Starting at the line that contains "gray hexagon: (545, 127)" and ending at the line that contains "orange square: (1293, 1219)", the lines below are to be given again exactly, with nothing added.

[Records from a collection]
※ ※ ※

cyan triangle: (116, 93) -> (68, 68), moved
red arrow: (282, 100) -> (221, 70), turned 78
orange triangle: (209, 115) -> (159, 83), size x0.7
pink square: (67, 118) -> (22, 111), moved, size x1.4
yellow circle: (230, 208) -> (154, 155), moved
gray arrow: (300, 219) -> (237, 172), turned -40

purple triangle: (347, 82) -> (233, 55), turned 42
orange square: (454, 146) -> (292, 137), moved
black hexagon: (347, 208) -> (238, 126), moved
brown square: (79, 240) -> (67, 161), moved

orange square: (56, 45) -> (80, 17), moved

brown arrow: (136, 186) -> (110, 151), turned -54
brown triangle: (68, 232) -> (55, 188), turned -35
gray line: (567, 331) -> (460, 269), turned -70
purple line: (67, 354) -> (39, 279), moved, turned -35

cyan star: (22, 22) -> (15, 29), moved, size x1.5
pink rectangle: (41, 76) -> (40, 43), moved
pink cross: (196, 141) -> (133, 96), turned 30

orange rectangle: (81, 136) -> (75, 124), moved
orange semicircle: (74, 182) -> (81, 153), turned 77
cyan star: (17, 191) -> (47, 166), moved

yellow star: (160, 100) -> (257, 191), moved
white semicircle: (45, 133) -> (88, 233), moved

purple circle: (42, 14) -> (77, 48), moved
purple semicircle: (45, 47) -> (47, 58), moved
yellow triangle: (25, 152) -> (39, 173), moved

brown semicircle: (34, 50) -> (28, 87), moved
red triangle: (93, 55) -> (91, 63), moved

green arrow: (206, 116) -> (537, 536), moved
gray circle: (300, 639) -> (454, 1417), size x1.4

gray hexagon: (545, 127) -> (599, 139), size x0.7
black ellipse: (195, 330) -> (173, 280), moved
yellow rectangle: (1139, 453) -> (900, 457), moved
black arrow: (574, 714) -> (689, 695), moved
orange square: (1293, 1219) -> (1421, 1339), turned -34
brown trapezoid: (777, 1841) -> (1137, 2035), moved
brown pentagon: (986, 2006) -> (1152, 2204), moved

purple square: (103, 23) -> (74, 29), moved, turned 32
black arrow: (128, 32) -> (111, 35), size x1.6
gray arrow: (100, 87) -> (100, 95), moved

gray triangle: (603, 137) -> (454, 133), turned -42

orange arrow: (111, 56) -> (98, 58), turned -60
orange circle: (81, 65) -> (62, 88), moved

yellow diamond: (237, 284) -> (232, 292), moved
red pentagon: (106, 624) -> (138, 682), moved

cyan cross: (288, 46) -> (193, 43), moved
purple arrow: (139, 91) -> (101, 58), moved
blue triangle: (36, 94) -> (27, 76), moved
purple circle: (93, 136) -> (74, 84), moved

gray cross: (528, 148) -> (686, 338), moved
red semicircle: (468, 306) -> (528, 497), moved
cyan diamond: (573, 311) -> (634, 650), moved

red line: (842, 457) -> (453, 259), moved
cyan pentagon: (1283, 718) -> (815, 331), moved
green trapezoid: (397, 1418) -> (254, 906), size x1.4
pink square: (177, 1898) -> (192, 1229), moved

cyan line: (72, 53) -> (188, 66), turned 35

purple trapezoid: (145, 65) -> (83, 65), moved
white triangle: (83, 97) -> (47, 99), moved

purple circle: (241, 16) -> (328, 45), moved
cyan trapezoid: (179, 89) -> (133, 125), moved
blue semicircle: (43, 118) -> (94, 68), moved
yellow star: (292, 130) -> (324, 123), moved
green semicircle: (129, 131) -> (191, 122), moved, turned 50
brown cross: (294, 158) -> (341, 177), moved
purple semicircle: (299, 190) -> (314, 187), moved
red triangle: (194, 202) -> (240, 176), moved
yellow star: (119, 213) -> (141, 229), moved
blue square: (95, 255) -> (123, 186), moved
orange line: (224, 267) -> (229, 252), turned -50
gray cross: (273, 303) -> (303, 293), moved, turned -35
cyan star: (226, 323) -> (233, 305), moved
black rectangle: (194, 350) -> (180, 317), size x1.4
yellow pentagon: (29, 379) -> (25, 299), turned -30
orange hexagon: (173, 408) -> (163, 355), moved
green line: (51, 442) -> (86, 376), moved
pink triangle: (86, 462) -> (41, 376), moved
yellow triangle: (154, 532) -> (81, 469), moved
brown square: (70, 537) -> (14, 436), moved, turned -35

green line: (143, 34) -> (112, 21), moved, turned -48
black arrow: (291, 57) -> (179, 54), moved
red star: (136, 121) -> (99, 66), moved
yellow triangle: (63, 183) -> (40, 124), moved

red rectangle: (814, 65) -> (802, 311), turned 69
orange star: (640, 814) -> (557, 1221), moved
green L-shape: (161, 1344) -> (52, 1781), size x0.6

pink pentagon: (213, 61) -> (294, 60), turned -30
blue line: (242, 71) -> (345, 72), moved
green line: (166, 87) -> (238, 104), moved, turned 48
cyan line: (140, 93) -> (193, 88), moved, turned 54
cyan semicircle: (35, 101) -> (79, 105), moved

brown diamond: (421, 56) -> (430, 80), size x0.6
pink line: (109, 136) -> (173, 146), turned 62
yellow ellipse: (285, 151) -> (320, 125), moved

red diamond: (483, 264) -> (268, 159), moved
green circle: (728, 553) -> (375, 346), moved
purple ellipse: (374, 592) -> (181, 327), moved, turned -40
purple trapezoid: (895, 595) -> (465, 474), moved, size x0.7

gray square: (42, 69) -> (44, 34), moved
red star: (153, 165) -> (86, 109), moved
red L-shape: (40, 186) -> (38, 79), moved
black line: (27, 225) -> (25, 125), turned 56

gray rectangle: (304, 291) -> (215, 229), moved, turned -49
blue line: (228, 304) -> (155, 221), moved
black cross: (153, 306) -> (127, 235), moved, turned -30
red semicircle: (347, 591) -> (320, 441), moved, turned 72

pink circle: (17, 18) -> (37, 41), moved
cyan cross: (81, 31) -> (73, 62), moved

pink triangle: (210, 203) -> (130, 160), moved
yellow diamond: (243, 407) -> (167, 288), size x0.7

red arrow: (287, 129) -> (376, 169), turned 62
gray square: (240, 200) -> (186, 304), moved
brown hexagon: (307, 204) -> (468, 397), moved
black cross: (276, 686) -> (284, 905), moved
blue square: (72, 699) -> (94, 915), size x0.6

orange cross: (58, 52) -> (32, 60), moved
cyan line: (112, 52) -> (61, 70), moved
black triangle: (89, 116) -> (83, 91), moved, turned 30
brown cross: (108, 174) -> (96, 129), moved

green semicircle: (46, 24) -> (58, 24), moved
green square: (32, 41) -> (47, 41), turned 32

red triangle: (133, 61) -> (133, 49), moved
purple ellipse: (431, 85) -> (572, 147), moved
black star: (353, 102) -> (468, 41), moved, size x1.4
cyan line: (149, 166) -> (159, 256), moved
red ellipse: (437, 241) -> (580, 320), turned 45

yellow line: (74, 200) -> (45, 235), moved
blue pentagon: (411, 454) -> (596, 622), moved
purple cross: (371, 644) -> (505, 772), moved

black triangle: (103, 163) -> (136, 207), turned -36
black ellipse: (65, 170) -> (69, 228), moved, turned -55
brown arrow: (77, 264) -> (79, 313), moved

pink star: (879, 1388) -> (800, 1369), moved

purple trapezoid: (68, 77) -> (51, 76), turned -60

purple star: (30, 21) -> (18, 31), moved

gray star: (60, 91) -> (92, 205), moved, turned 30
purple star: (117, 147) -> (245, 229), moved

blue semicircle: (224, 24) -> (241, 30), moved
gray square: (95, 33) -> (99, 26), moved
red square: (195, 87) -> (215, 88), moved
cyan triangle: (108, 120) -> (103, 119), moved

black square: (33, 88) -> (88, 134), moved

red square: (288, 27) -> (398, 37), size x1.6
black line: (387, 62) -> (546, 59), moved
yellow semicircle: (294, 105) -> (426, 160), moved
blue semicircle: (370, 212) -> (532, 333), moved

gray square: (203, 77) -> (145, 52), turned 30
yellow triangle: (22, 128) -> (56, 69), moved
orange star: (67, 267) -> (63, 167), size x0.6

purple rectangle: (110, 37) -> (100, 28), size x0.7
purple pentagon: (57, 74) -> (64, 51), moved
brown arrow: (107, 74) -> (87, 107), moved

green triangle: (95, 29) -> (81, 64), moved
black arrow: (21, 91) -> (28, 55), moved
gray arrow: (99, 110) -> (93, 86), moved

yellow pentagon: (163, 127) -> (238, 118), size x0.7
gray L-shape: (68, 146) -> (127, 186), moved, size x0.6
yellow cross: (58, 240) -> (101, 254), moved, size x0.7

※ ※ ※

Task output:
gray hexagon: (545, 127) -> (599, 139), size x0.7
black ellipse: (195, 330) -> (173, 280), moved
yellow rectangle: (1139, 453) -> (900, 457), moved
black arrow: (574, 714) -> (689, 695), moved
orange square: (1293, 1219) -> (1421, 1339), turned -34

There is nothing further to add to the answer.